(Beginning of SUPPLIED RECORDS)

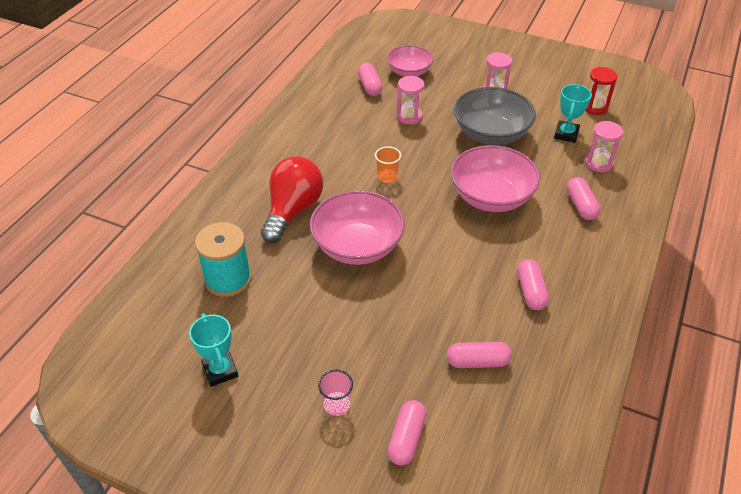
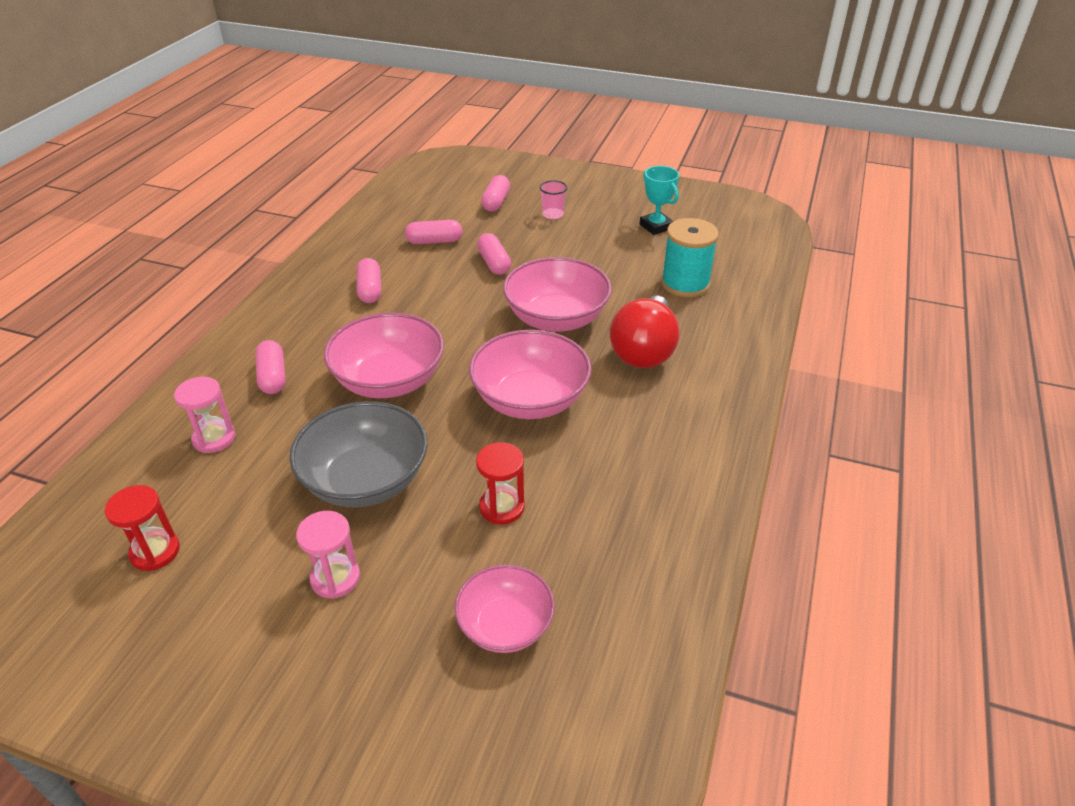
camera: 175 degrees right, 5 degrees down
(370, 86) = (582, 577): pink capsule -> pink capsule (494, 263)
(387, 177) = (530, 400): orange cup -> pink bowl
(409, 116) = (502, 507): pink hourglass -> red hourglass
(566, 134) = (239, 488): turquoise trophy -> none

(End of SUPPLIED RECORDS)

WHAT YOU HAVE TO DO:
Every entry should be repeated verbatim, with the pictures left out.

WRITTEN SOLUTION:
camera: 175 degrees right, 5 degrees down
(370, 86) = (582, 577): pink capsule -> pink capsule (494, 263)
(387, 177) = (530, 400): orange cup -> pink bowl
(409, 116) = (502, 507): pink hourglass -> red hourglass
(566, 134) = (239, 488): turquoise trophy -> none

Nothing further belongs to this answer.